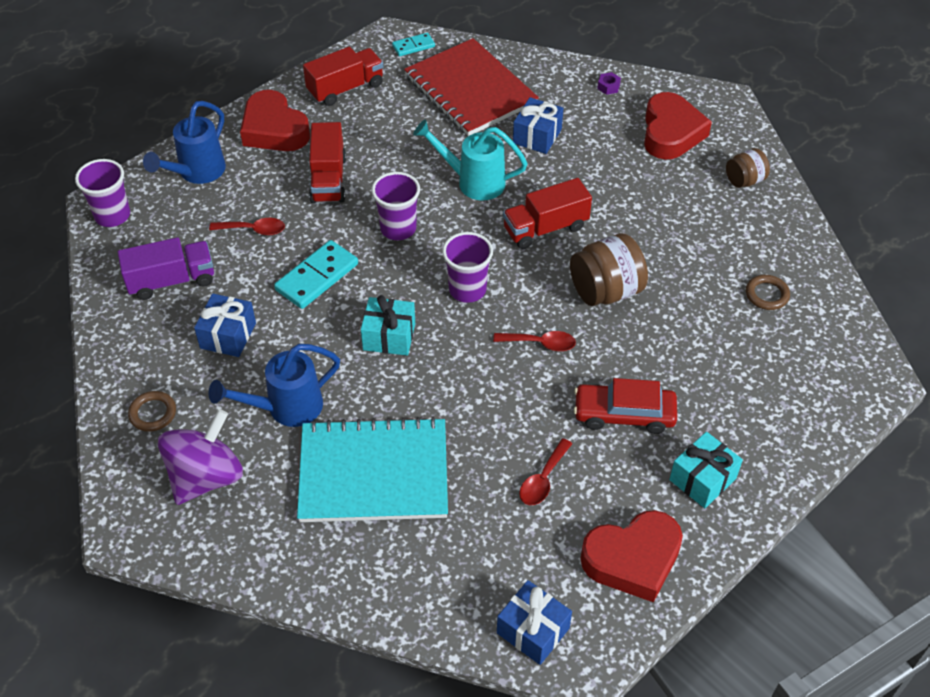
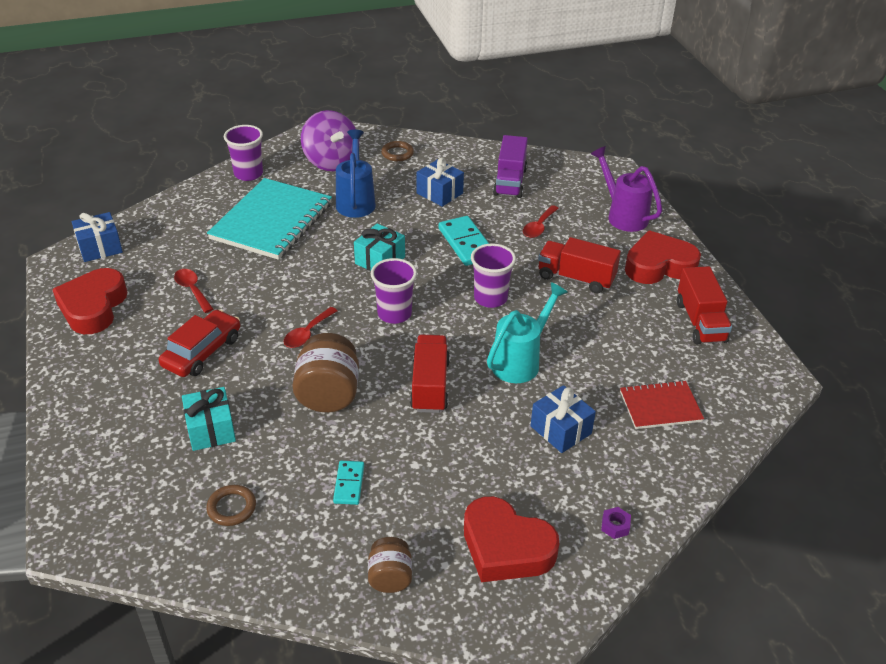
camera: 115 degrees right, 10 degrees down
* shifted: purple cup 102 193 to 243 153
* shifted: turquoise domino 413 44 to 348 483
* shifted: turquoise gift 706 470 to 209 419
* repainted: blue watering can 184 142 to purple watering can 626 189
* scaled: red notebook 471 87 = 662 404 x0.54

::::

Exercise instructions
Write out exactly the lines that run from the one containing "470 to 209 419" to the end of the records, both end lines included.

Answer area
* shifted: turquoise gift 706 470 to 209 419
* repainted: blue watering can 184 142 to purple watering can 626 189
* scaled: red notebook 471 87 = 662 404 x0.54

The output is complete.